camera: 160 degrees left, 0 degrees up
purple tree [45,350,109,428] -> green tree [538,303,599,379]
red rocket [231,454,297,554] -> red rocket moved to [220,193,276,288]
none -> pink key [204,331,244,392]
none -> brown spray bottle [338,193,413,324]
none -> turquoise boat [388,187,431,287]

──────────

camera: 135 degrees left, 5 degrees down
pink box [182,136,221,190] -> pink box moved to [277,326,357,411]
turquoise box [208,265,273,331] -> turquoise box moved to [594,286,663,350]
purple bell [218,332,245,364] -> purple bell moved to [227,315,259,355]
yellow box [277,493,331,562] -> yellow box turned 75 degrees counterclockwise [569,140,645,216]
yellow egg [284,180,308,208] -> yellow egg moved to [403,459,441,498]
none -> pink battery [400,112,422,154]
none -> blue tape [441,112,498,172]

──────────

Try it: Using the data above, state the number of lines that contain the word "moved"; add nothing else.

Problem solution: 5